[What is required] Copy every line below where the string "orange" is found.

*** Data extracts Section Begins ***

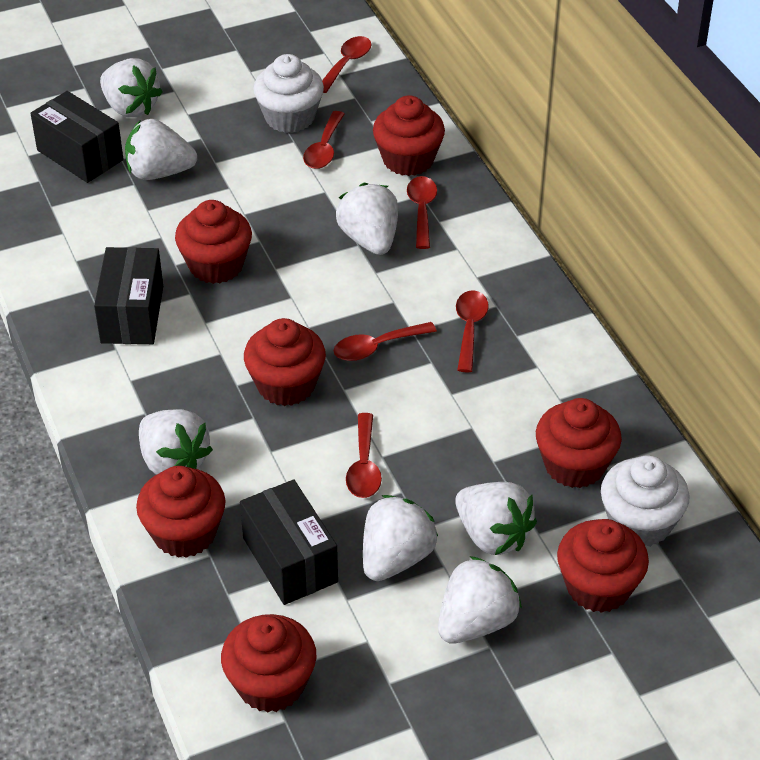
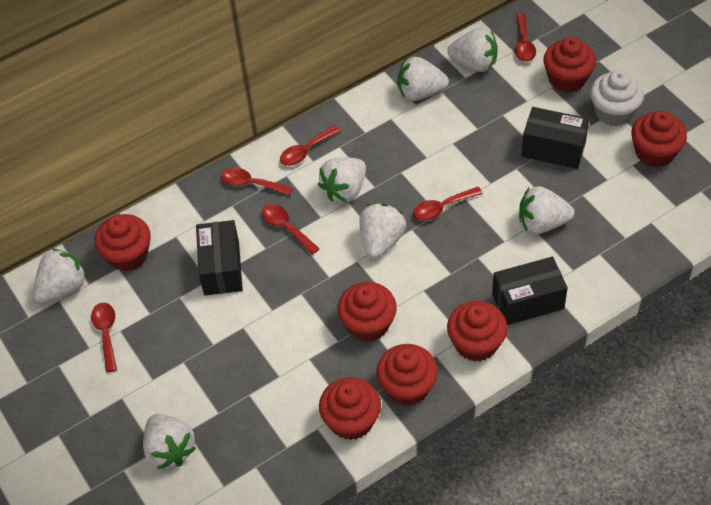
white cupcake: 2 -> 1

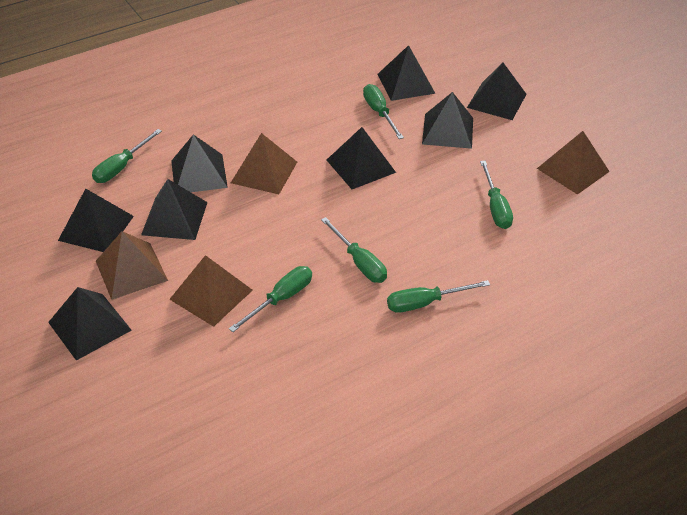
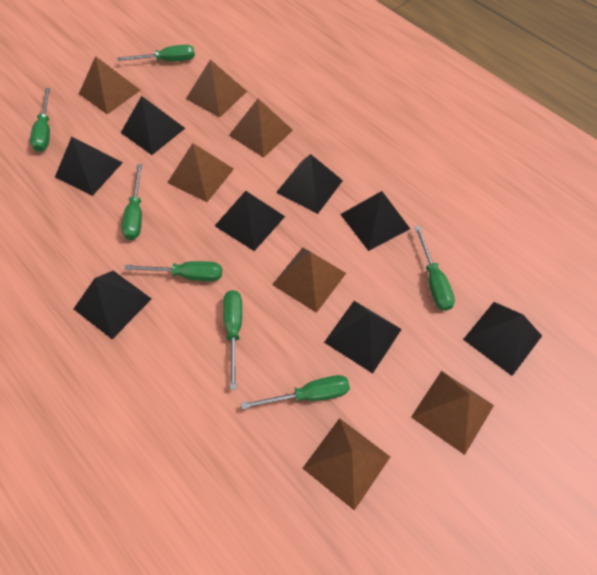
brown pyramid: 4 -> 7
green screwdriver: 6 -> 7

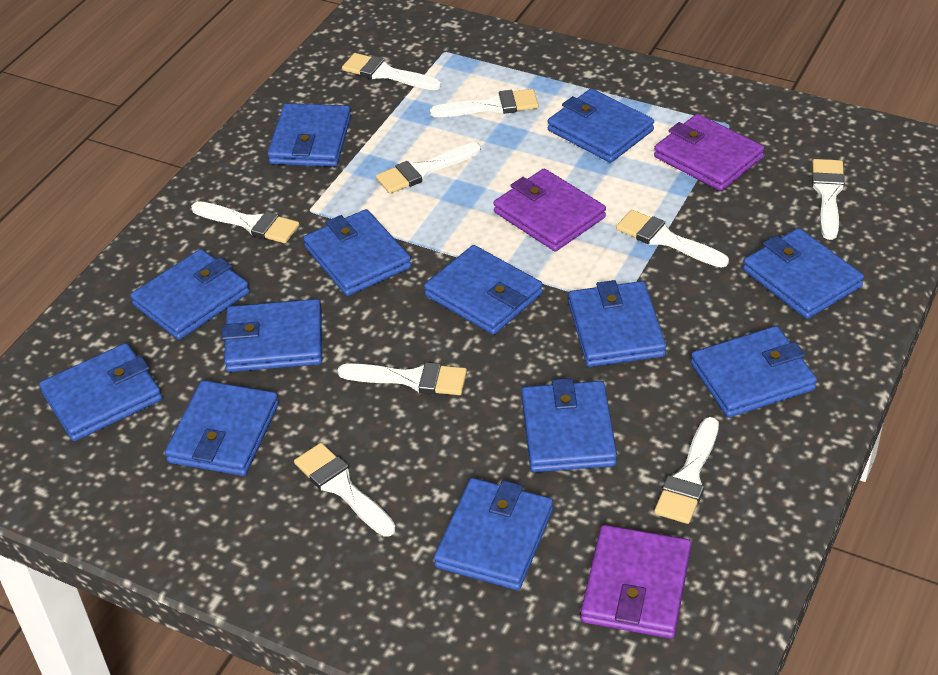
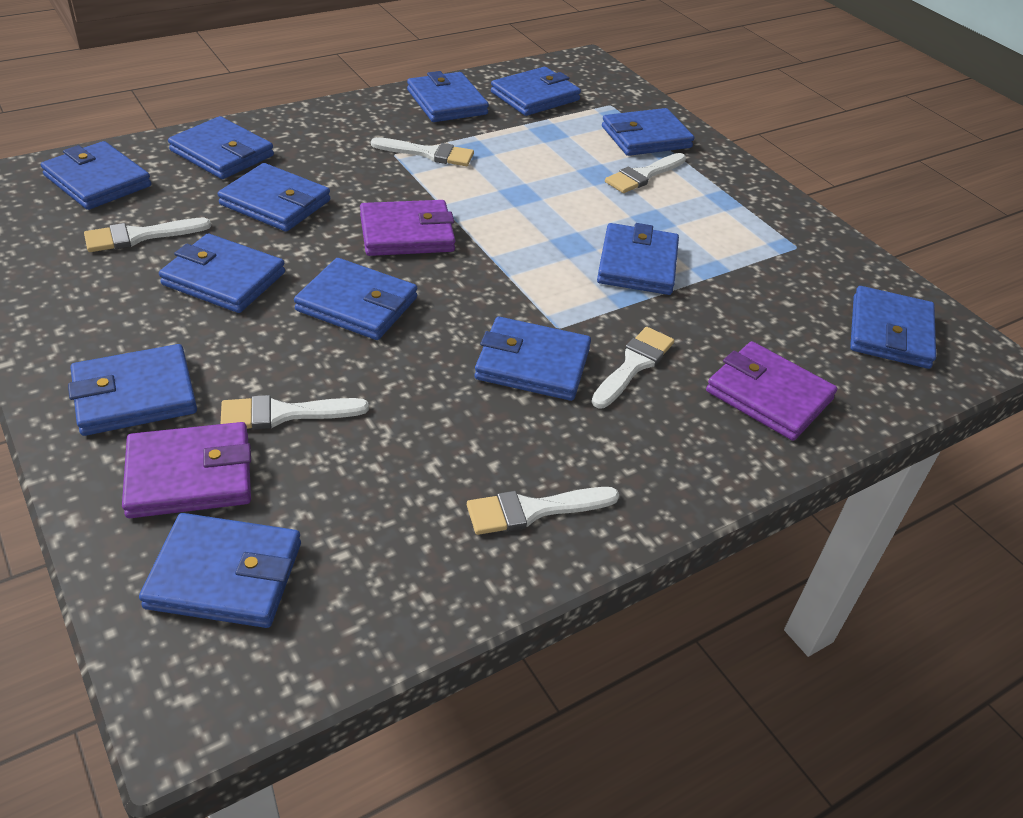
white brush: 9 -> 6

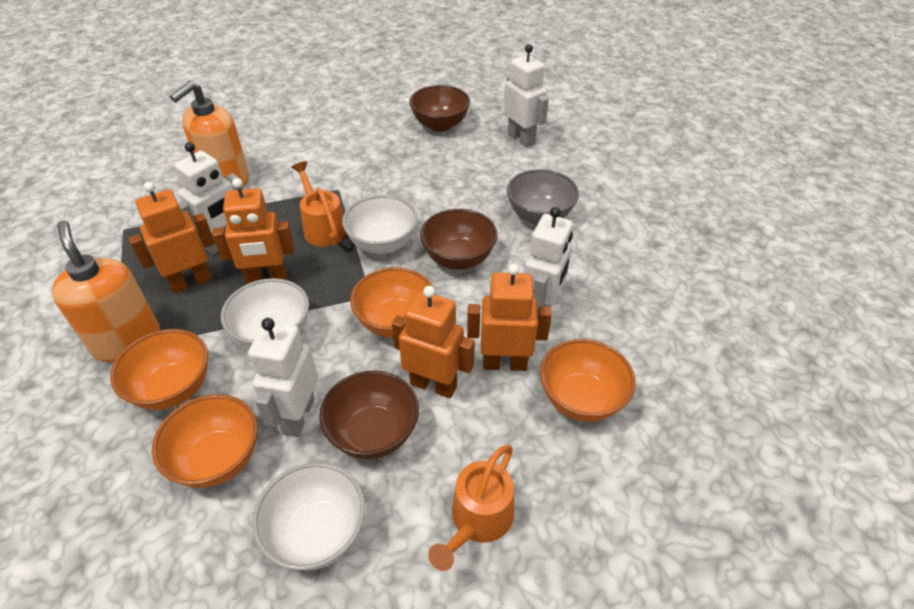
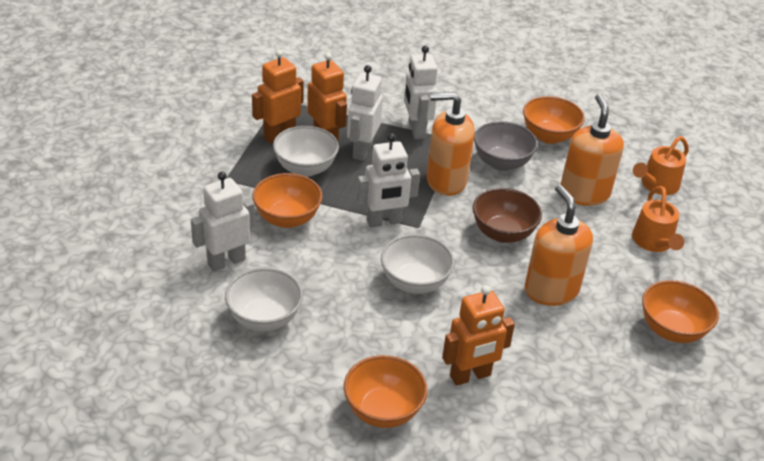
brown bowl: 3 -> 1
orange robot: 4 -> 3
orange soap dispenser: 2 -> 3

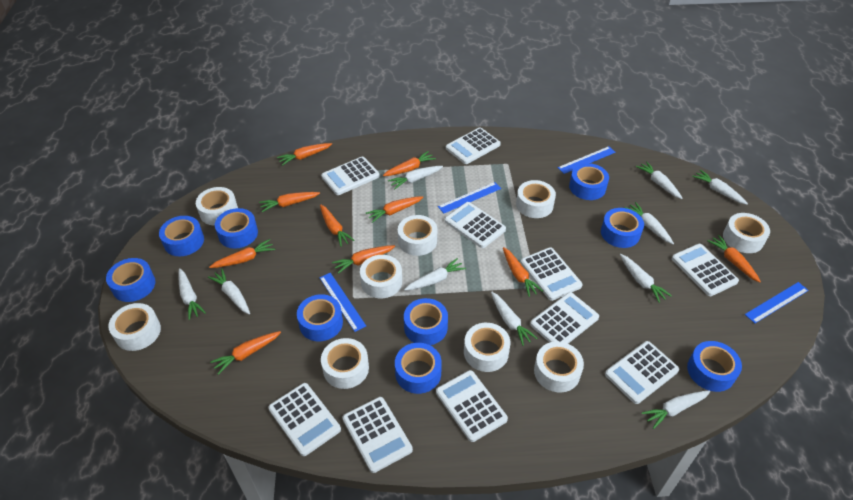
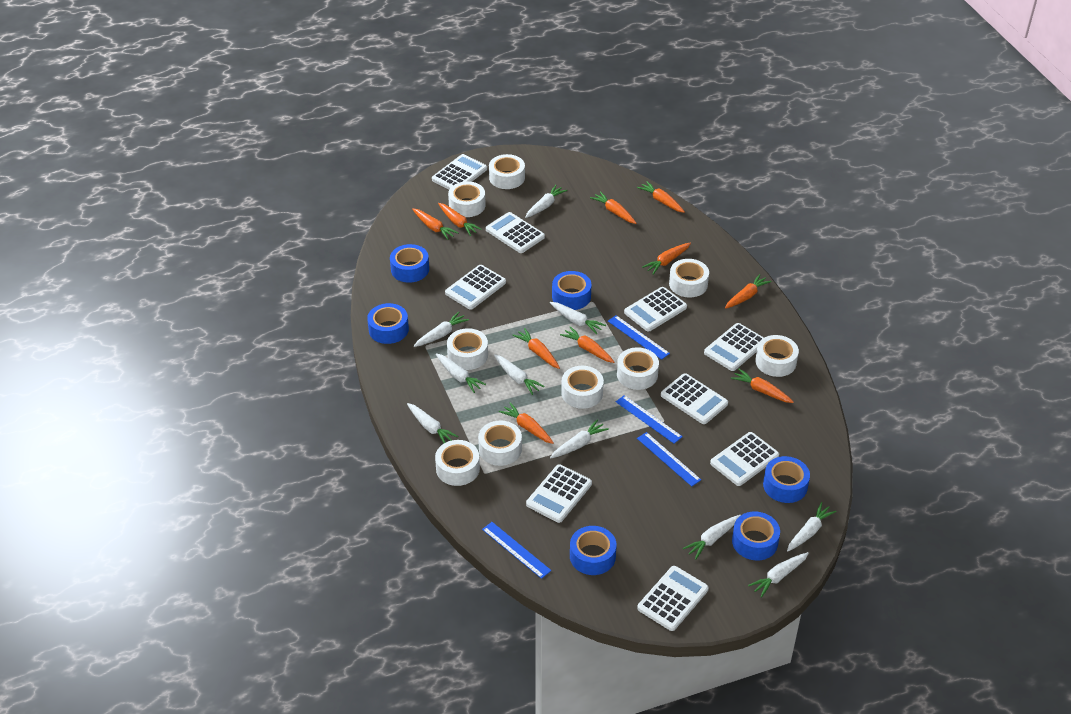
blue tape: 9 -> 6
white calculator: 10 -> 9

*** Data extracts Section Ends ***

[Result]
orange robot: 4 -> 3
orange soap dispenser: 2 -> 3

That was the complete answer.